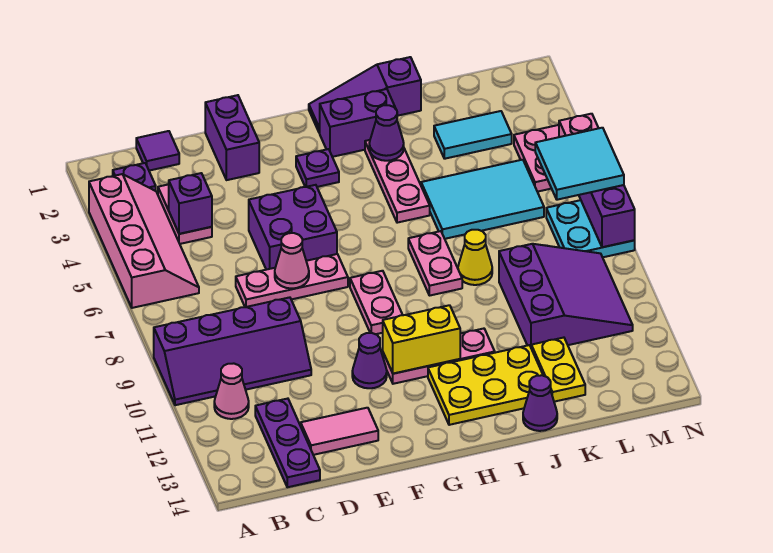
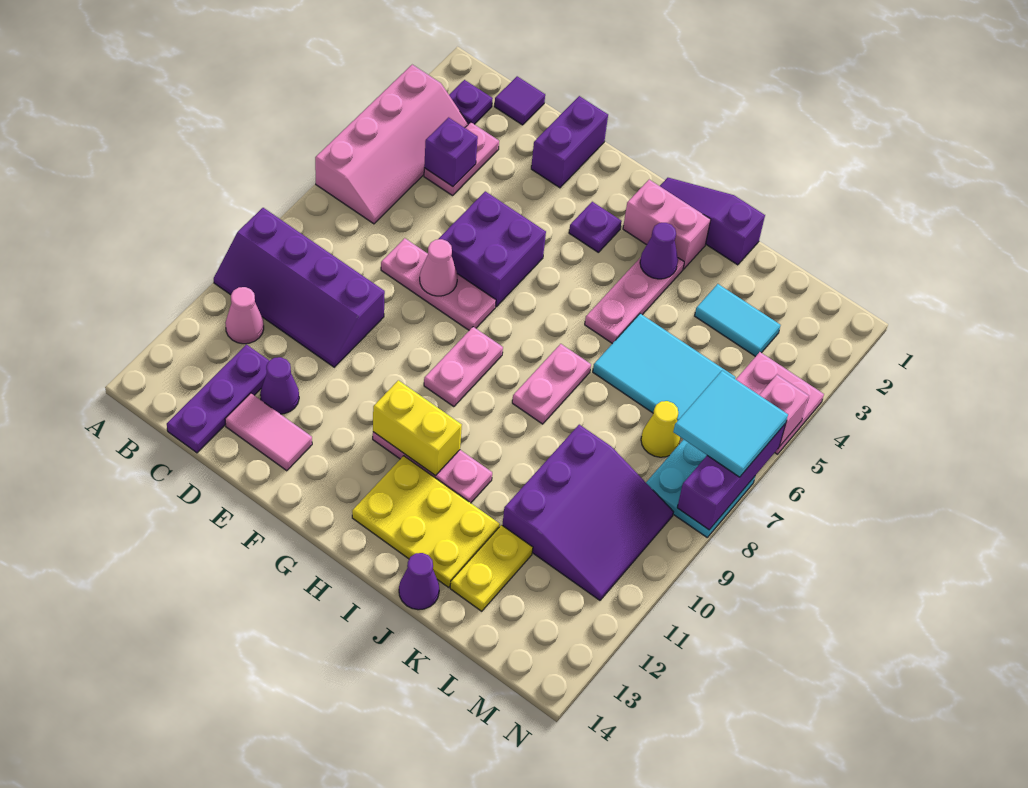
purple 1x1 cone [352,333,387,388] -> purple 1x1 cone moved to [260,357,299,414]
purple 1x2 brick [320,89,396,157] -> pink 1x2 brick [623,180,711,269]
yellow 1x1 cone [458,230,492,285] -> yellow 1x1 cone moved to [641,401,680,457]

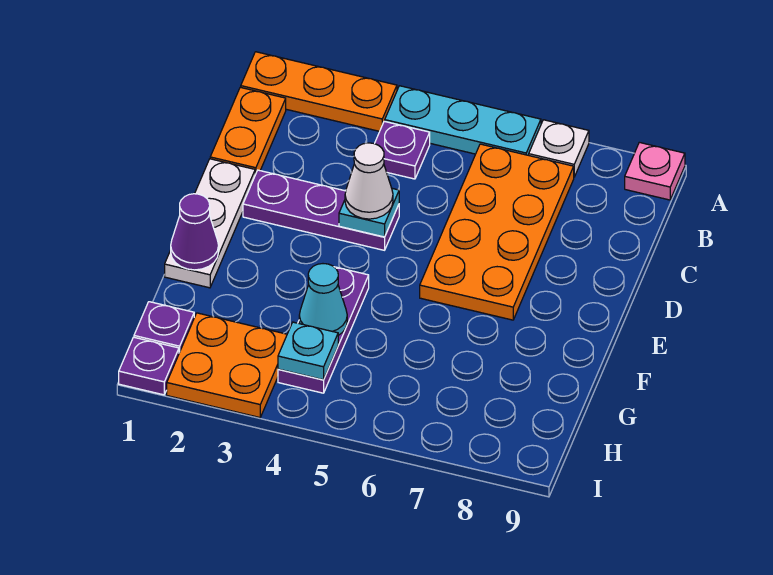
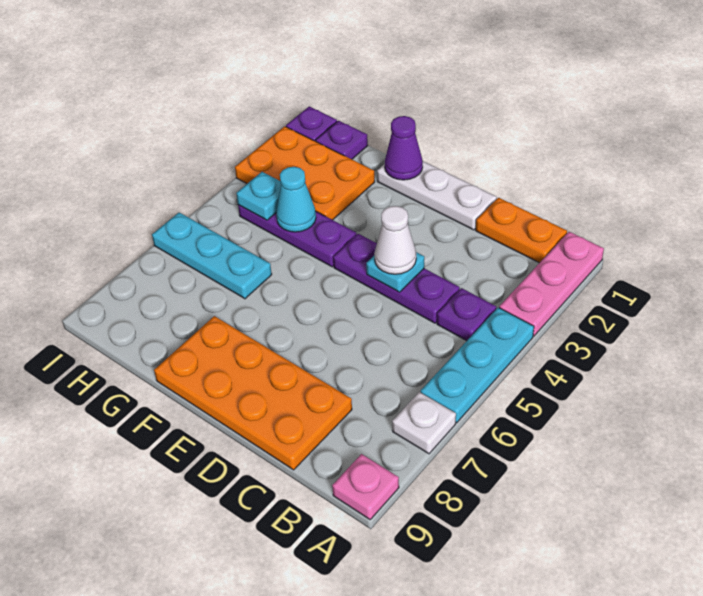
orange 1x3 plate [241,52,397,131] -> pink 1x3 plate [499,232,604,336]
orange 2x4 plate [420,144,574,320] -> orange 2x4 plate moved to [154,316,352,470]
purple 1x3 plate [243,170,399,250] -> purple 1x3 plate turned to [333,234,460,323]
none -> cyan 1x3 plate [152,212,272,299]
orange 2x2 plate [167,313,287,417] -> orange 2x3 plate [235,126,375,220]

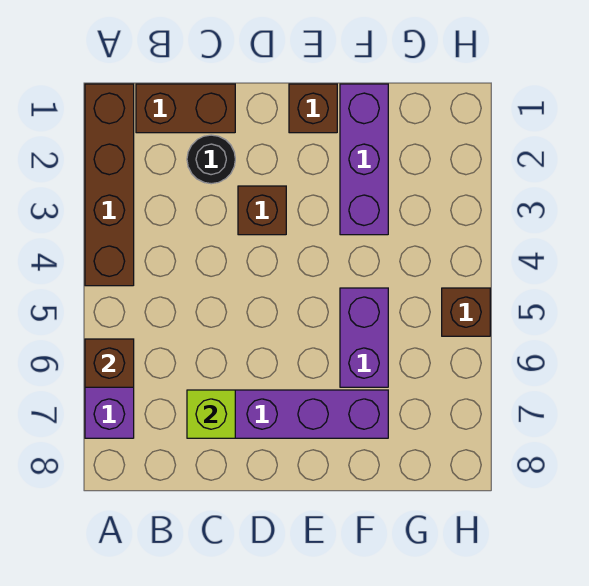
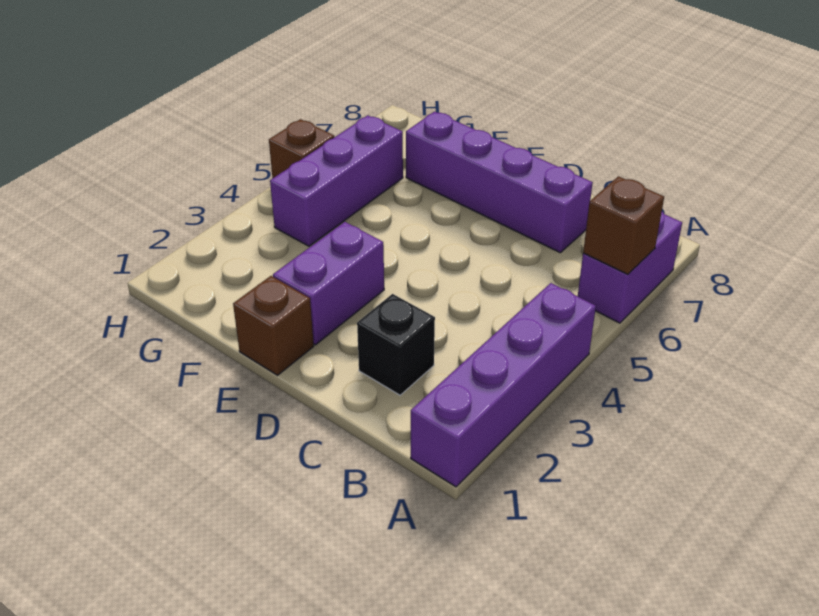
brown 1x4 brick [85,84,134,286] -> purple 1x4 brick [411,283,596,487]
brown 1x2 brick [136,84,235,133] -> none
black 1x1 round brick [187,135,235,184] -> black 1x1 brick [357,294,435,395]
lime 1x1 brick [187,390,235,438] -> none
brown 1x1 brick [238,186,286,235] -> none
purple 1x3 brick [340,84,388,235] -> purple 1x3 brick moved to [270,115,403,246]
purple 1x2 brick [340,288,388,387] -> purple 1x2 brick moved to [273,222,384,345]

◆ ◆ ◆ ◆

Problem: Wherever the word "orange" appears in the entries above, copy that whole line.

Written solution:
orange 1x3 plate [241,52,397,131] -> pink 1x3 plate [499,232,604,336]
orange 2x4 plate [420,144,574,320] -> orange 2x4 plate moved to [154,316,352,470]
orange 2x2 plate [167,313,287,417] -> orange 2x3 plate [235,126,375,220]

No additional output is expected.